** Opening Task inputs block **

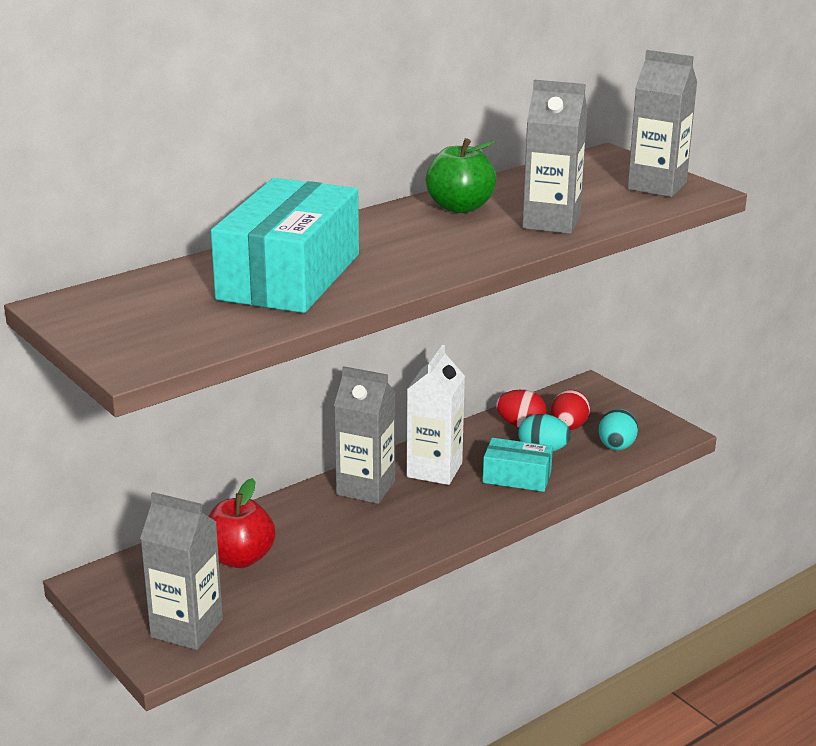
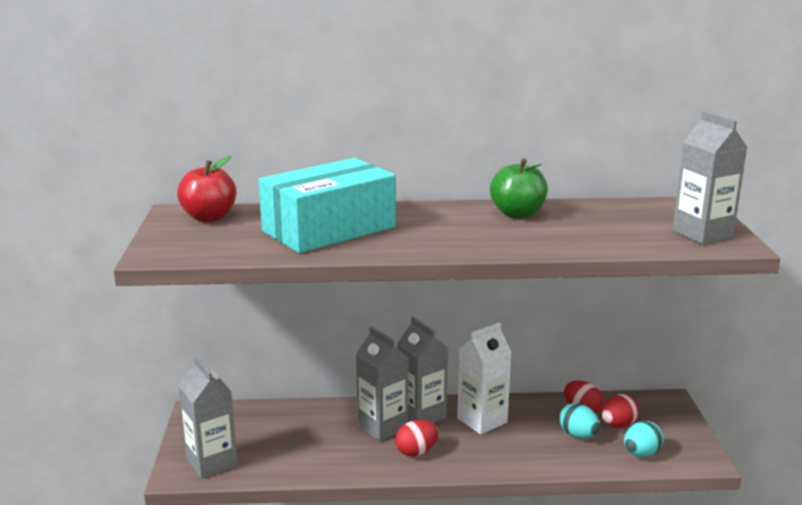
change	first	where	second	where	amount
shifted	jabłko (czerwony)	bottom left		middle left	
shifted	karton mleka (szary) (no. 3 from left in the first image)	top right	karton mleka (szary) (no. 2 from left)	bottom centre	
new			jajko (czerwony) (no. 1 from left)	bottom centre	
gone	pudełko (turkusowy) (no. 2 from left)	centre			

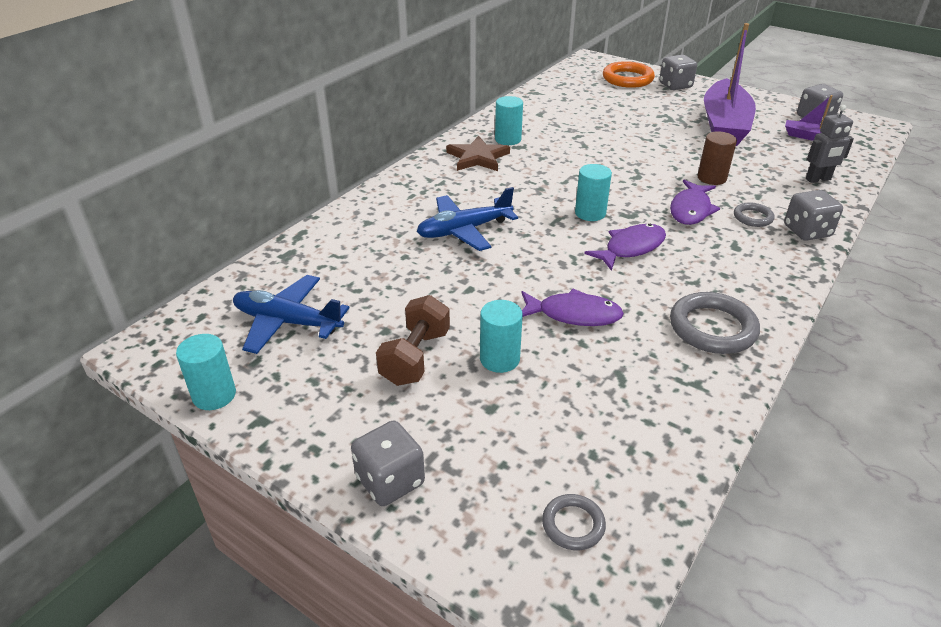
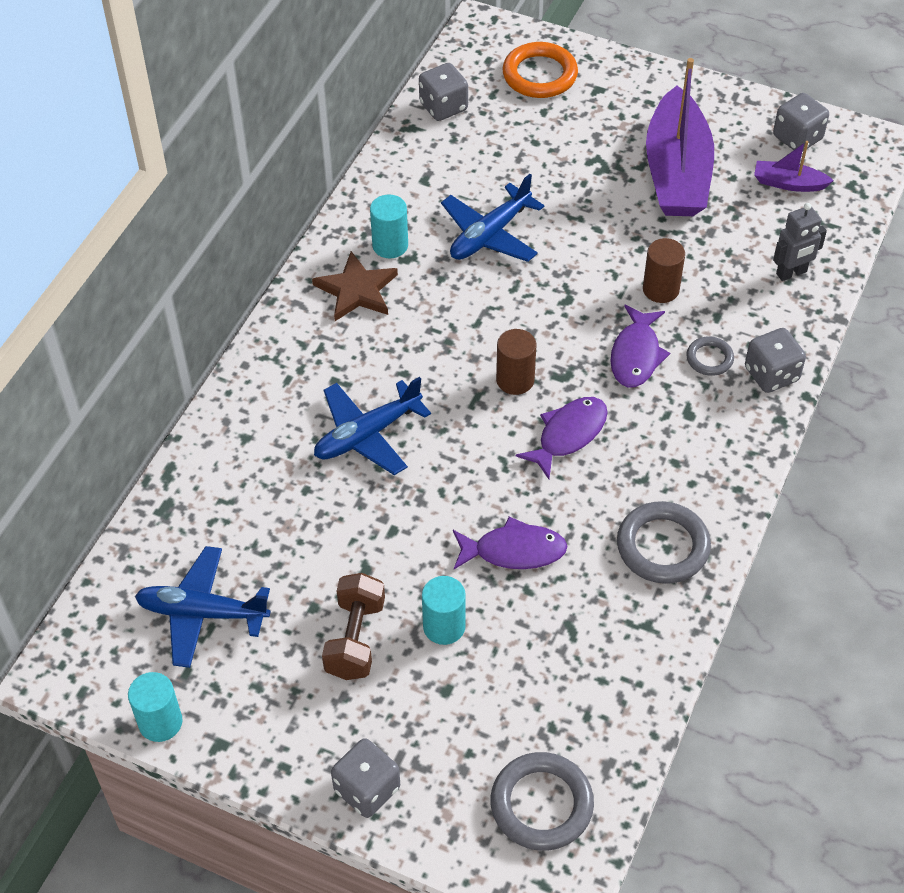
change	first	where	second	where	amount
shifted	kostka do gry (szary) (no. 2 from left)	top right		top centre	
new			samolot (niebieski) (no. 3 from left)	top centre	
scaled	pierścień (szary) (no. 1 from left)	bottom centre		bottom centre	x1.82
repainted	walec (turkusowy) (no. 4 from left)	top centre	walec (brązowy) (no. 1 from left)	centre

** Closing Task inputs block **

Please return the lines above exactly, with the pictures omitted.

change	first	where	second	where	amount
shifted	jabłko (czerwony)	bottom left		middle left	
shifted	karton mleka (szary) (no. 3 from left in the first image)	top right	karton mleka (szary) (no. 2 from left)	bottom centre	
new			jajko (czerwony) (no. 1 from left)	bottom centre	
gone	pudełko (turkusowy) (no. 2 from left)	centre			

change	first	where	second	where	amount
shifted	kostka do gry (szary) (no. 2 from left)	top right		top centre	
new			samolot (niebieski) (no. 3 from left)	top centre	
scaled	pierścień (szary) (no. 1 from left)	bottom centre		bottom centre	x1.82
repainted	walec (turkusowy) (no. 4 from left)	top centre	walec (brązowy) (no. 1 from left)	centre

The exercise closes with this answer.